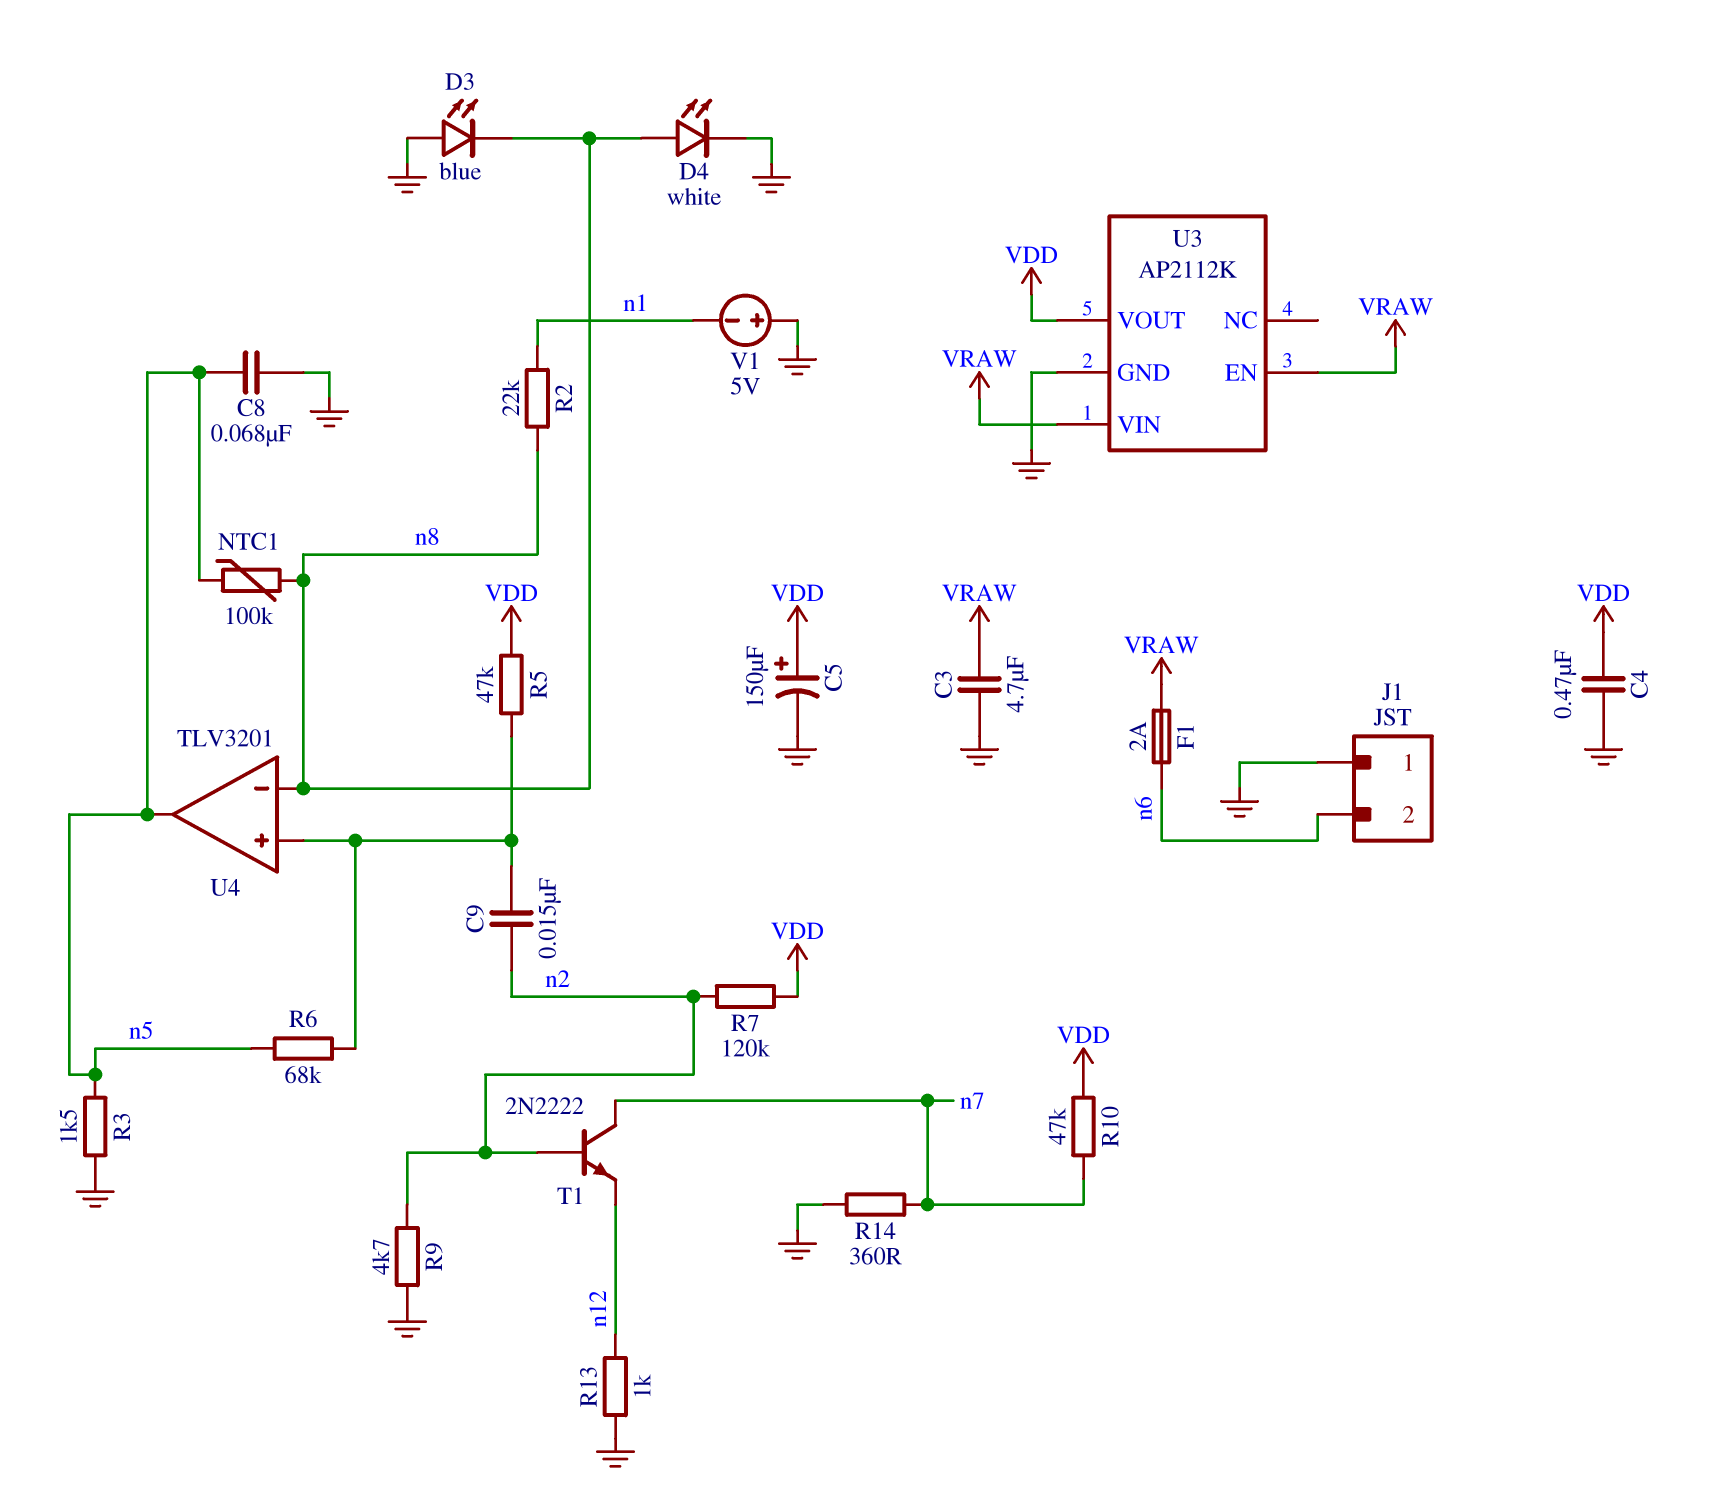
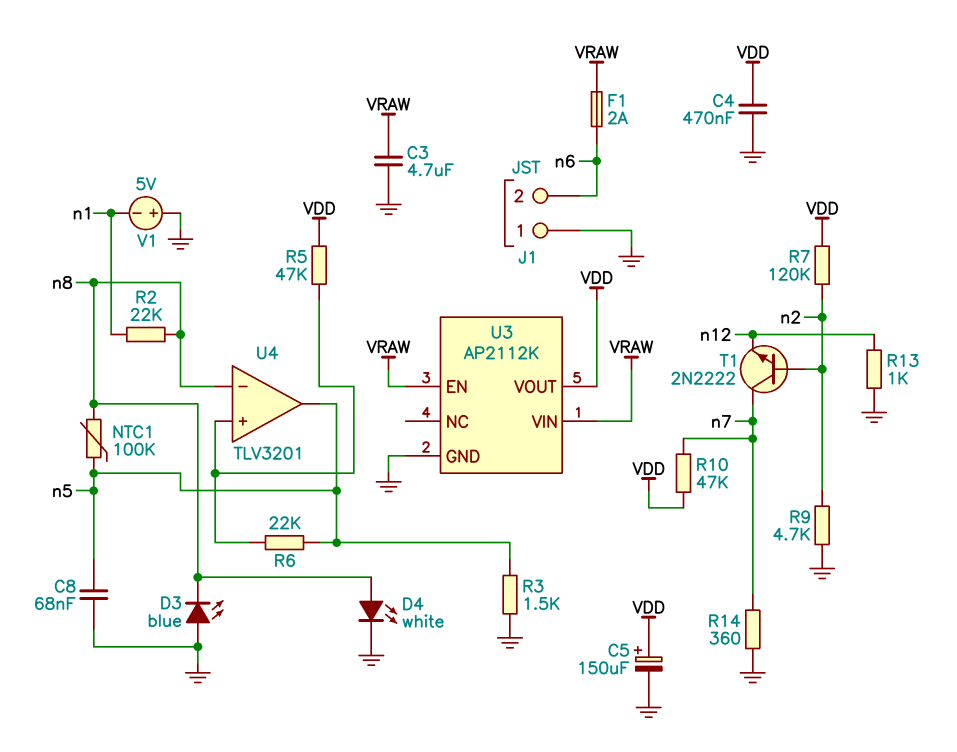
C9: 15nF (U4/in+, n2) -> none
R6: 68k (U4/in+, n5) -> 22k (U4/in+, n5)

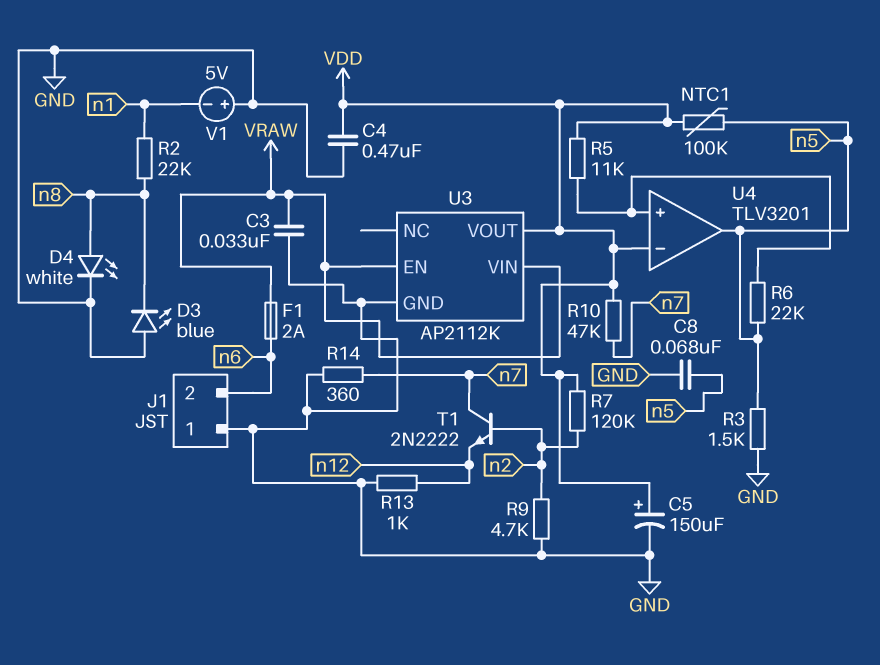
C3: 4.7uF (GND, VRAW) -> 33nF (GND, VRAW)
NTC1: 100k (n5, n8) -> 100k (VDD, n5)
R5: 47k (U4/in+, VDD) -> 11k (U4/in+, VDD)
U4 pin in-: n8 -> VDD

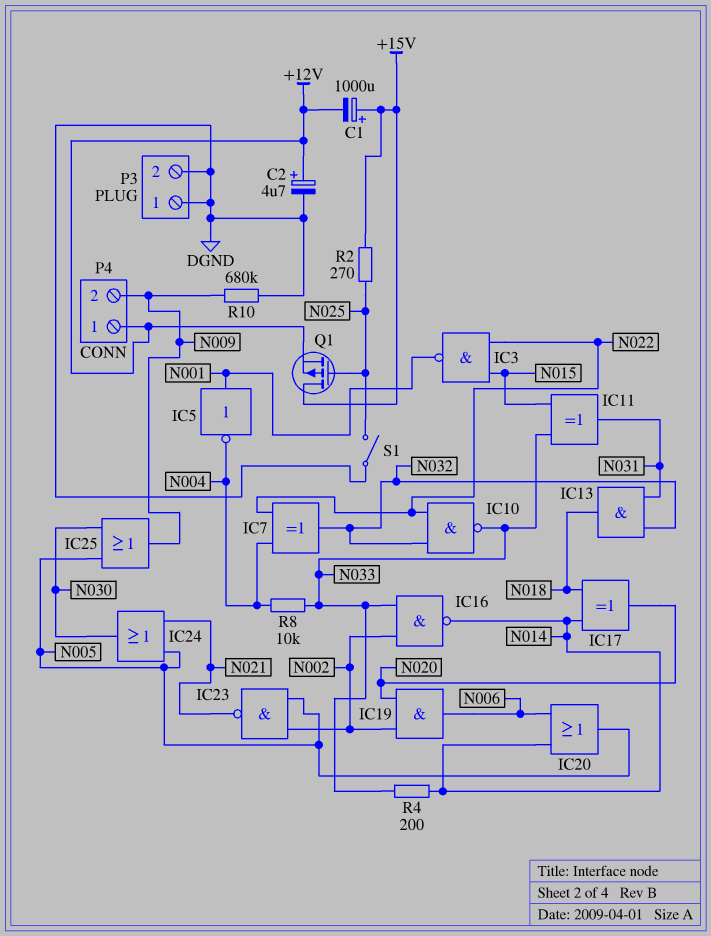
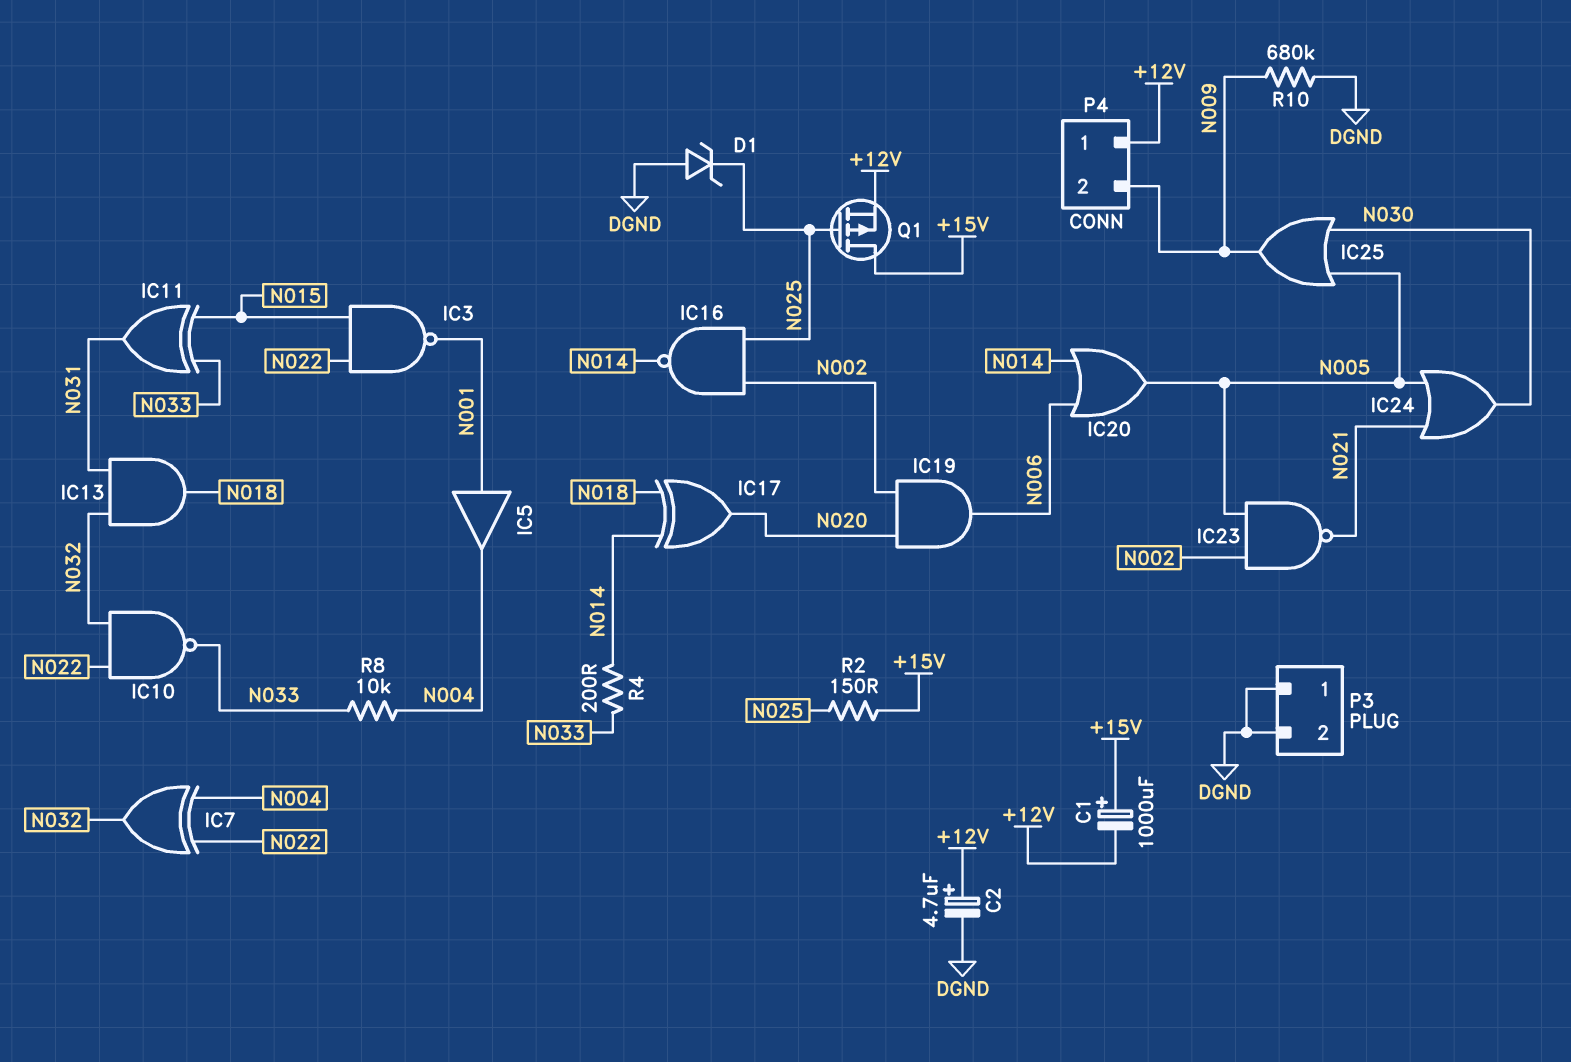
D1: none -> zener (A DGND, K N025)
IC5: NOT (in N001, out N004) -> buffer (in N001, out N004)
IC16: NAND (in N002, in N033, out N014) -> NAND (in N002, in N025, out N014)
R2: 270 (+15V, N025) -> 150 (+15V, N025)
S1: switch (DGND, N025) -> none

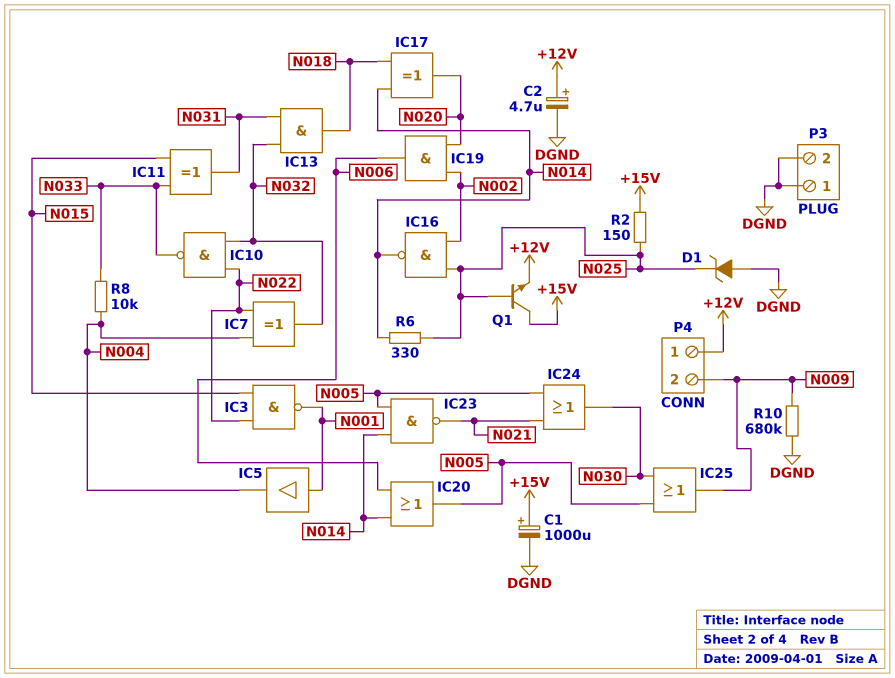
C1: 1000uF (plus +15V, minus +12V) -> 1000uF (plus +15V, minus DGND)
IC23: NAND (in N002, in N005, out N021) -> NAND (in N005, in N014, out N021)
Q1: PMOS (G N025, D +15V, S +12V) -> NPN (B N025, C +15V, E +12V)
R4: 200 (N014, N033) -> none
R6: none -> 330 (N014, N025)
──────────
All lines between the one that contains "R6: 68k (U4/in+, n5) -> 22k (U4/in+, n5)" and the end of the records above, both included, are to be returned exactly as they stand, except for pictures, which are omitted.

• Response below
R6: 68k (U4/in+, n5) -> 22k (U4/in+, n5)

C3: 4.7uF (GND, VRAW) -> 33nF (GND, VRAW)
NTC1: 100k (n5, n8) -> 100k (VDD, n5)
R5: 47k (U4/in+, VDD) -> 11k (U4/in+, VDD)
U4 pin in-: n8 -> VDD

D1: none -> zener (A DGND, K N025)
IC5: NOT (in N001, out N004) -> buffer (in N001, out N004)
IC16: NAND (in N002, in N033, out N014) -> NAND (in N002, in N025, out N014)
R2: 270 (+15V, N025) -> 150 (+15V, N025)
S1: switch (DGND, N025) -> none

C1: 1000uF (plus +15V, minus +12V) -> 1000uF (plus +15V, minus DGND)
IC23: NAND (in N002, in N005, out N021) -> NAND (in N005, in N014, out N021)
Q1: PMOS (G N025, D +15V, S +12V) -> NPN (B N025, C +15V, E +12V)
R4: 200 (N014, N033) -> none
R6: none -> 330 (N014, N025)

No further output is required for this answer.